▸ Material supplied

/---

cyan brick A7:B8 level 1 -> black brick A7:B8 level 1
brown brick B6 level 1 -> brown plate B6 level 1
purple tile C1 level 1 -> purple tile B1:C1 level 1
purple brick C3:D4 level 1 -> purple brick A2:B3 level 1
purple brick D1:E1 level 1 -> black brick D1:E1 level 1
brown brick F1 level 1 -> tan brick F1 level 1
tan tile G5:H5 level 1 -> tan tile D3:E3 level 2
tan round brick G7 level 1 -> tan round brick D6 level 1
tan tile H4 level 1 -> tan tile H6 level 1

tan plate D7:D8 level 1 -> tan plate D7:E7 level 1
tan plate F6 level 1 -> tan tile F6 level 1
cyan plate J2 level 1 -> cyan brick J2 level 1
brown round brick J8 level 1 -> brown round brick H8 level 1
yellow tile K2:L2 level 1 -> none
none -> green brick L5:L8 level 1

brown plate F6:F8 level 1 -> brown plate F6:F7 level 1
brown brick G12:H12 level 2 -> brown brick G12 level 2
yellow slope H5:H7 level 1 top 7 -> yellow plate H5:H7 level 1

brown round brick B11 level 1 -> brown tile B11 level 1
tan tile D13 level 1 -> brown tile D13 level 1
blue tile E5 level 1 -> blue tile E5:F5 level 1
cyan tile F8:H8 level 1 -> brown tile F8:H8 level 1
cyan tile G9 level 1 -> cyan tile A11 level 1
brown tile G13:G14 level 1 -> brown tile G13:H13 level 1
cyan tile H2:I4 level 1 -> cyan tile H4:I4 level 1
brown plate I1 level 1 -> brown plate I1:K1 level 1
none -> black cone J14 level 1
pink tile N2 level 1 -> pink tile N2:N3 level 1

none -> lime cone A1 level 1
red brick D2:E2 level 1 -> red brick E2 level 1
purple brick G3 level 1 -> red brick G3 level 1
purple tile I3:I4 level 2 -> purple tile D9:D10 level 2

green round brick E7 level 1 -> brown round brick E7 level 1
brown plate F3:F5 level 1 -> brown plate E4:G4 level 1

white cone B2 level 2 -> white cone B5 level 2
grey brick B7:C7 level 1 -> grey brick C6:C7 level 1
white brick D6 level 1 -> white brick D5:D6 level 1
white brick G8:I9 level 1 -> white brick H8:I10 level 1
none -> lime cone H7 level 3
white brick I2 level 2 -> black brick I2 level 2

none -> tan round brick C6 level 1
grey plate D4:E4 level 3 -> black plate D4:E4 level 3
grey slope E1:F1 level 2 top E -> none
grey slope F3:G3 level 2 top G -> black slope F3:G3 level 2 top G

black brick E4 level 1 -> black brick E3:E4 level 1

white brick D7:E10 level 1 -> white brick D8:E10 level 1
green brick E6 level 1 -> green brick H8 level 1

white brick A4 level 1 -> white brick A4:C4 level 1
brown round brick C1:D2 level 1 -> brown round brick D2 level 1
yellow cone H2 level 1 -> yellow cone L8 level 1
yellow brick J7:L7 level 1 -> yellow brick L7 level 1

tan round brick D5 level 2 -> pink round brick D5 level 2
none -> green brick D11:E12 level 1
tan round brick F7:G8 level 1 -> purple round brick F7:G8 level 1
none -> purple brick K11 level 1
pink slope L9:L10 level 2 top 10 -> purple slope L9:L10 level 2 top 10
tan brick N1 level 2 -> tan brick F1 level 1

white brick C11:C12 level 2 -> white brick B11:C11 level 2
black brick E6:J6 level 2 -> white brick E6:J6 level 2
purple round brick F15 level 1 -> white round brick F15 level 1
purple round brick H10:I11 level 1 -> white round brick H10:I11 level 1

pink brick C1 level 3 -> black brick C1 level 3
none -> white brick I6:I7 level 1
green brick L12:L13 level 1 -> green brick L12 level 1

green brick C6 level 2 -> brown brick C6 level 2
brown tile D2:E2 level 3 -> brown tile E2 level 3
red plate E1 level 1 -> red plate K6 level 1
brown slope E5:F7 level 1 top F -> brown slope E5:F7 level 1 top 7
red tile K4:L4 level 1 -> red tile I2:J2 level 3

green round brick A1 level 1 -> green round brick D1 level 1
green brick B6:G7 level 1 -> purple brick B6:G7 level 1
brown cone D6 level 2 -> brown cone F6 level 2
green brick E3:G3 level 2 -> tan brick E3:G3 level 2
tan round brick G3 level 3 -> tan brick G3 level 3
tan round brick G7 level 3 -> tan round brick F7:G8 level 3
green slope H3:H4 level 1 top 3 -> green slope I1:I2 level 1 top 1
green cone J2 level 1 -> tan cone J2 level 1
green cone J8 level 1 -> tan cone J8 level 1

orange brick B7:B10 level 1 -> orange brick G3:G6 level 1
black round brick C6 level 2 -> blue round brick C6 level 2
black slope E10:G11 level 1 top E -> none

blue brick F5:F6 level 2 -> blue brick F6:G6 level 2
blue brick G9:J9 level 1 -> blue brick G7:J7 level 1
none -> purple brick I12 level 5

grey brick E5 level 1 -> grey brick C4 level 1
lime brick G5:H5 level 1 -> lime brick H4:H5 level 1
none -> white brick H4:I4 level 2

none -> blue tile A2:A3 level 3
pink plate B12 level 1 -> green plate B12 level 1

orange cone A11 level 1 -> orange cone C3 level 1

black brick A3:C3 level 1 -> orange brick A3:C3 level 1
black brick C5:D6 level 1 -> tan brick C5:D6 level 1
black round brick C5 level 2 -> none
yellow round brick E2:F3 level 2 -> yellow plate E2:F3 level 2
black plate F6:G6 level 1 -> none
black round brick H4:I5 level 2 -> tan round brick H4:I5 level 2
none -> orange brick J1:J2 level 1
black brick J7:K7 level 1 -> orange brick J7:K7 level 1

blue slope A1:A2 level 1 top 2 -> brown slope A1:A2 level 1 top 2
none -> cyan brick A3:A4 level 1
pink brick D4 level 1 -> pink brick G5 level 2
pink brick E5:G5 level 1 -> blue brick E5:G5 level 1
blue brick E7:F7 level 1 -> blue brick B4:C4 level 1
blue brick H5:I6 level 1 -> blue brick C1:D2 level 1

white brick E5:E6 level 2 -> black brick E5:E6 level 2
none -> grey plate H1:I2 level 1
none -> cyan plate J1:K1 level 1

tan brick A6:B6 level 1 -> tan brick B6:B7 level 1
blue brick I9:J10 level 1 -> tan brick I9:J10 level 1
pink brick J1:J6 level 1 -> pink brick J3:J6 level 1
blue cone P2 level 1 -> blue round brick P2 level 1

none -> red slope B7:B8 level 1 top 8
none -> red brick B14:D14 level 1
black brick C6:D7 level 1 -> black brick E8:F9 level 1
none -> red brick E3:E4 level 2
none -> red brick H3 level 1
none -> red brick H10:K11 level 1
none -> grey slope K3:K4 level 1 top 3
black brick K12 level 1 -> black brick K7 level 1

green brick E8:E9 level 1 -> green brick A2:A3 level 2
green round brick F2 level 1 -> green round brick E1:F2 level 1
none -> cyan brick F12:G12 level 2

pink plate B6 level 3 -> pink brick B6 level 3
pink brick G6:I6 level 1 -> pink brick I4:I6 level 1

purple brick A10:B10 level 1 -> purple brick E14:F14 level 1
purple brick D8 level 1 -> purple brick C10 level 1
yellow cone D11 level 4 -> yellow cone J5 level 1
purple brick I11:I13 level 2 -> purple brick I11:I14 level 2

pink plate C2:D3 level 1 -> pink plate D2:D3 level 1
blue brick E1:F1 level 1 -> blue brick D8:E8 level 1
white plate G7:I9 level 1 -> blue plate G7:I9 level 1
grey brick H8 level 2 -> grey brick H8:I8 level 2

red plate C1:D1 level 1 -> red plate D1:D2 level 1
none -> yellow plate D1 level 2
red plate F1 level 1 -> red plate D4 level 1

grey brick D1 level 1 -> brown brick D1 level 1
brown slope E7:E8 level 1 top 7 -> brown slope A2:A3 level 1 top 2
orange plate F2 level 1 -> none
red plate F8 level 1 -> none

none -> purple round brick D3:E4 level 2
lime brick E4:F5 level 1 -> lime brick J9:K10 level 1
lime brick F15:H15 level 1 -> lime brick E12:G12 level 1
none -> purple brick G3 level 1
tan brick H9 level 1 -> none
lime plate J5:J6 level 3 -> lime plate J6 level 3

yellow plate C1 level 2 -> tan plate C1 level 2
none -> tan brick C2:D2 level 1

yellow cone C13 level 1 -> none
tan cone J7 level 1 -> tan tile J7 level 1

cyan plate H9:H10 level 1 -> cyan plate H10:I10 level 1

\---

▸ Task description
Your task is to retype the entries verbatim, starting with the line that holds "none -> cyan plate J1:K1 level 1" and stopping after the line that holds "grey brick D1".

▸ Answer to this exercise
none -> cyan plate J1:K1 level 1

tan brick A6:B6 level 1 -> tan brick B6:B7 level 1
blue brick I9:J10 level 1 -> tan brick I9:J10 level 1
pink brick J1:J6 level 1 -> pink brick J3:J6 level 1
blue cone P2 level 1 -> blue round brick P2 level 1

none -> red slope B7:B8 level 1 top 8
none -> red brick B14:D14 level 1
black brick C6:D7 level 1 -> black brick E8:F9 level 1
none -> red brick E3:E4 level 2
none -> red brick H3 level 1
none -> red brick H10:K11 level 1
none -> grey slope K3:K4 level 1 top 3
black brick K12 level 1 -> black brick K7 level 1

green brick E8:E9 level 1 -> green brick A2:A3 level 2
green round brick F2 level 1 -> green round brick E1:F2 level 1
none -> cyan brick F12:G12 level 2

pink plate B6 level 3 -> pink brick B6 level 3
pink brick G6:I6 level 1 -> pink brick I4:I6 level 1

purple brick A10:B10 level 1 -> purple brick E14:F14 level 1
purple brick D8 level 1 -> purple brick C10 level 1
yellow cone D11 level 4 -> yellow cone J5 level 1
purple brick I11:I13 level 2 -> purple brick I11:I14 level 2

pink plate C2:D3 level 1 -> pink plate D2:D3 level 1
blue brick E1:F1 level 1 -> blue brick D8:E8 level 1
white plate G7:I9 level 1 -> blue plate G7:I9 level 1
grey brick H8 level 2 -> grey brick H8:I8 level 2

red plate C1:D1 level 1 -> red plate D1:D2 level 1
none -> yellow plate D1 level 2
red plate F1 level 1 -> red plate D4 level 1

grey brick D1 level 1 -> brown brick D1 level 1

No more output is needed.